• _Prompt_
Begin with the line containing "brown square: moved 25 px right, 20 px up" and end with the last line of the data below; return those lines exactly, and only those.

-- Data follows --

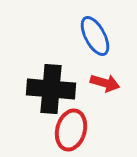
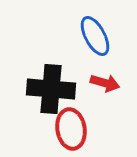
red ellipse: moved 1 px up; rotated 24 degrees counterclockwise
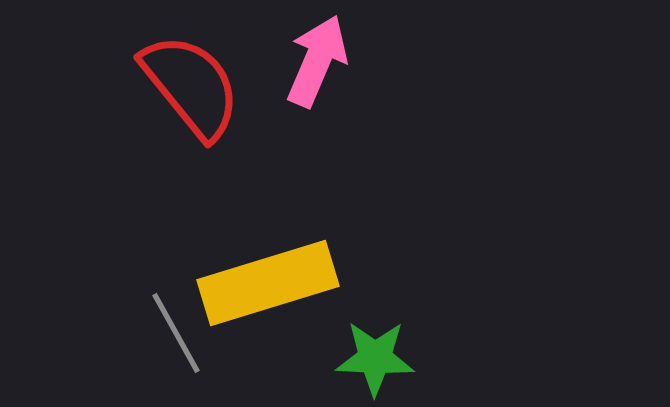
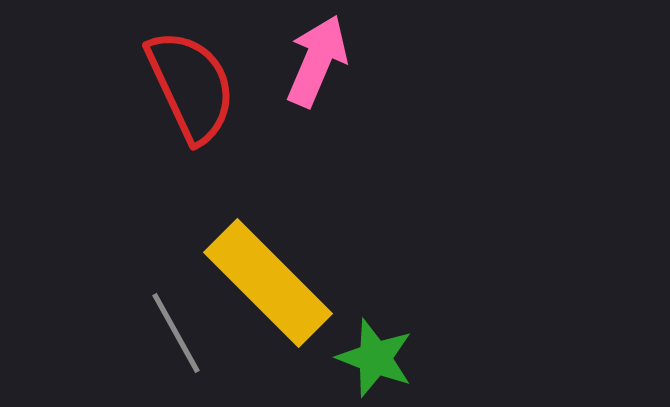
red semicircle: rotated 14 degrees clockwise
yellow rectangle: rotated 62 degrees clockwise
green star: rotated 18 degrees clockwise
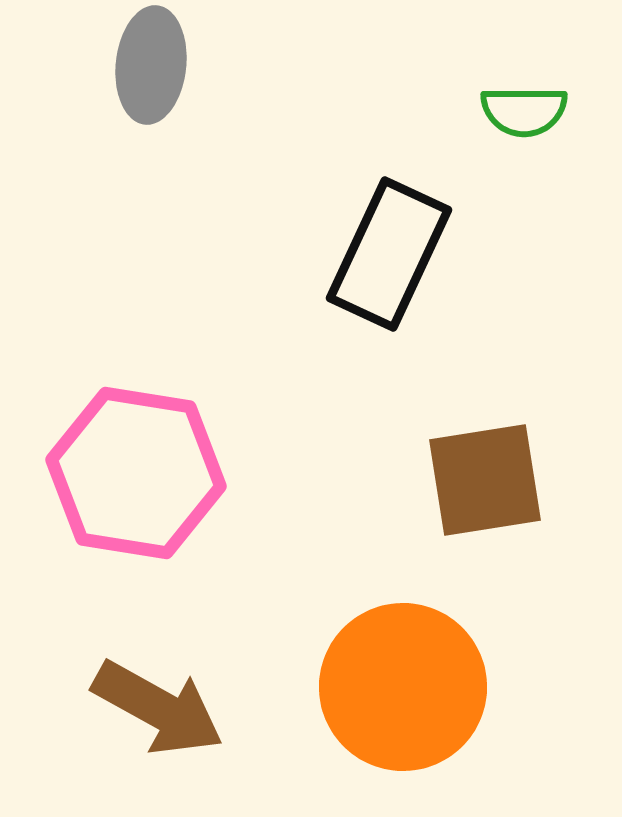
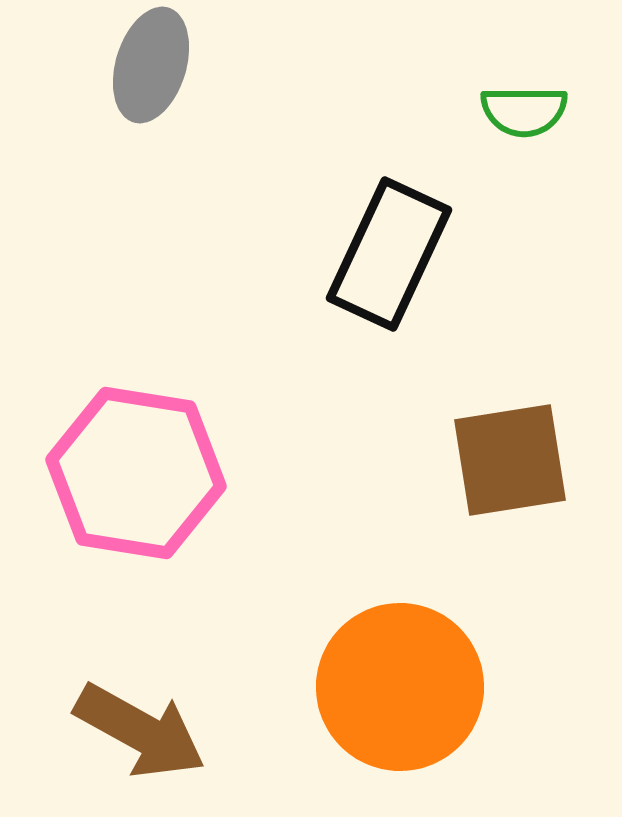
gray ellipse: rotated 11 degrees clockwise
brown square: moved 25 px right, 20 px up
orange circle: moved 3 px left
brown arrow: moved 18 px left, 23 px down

-- Data concluded --

• _The completed task_
brown square: moved 25 px right, 20 px up
orange circle: moved 3 px left
brown arrow: moved 18 px left, 23 px down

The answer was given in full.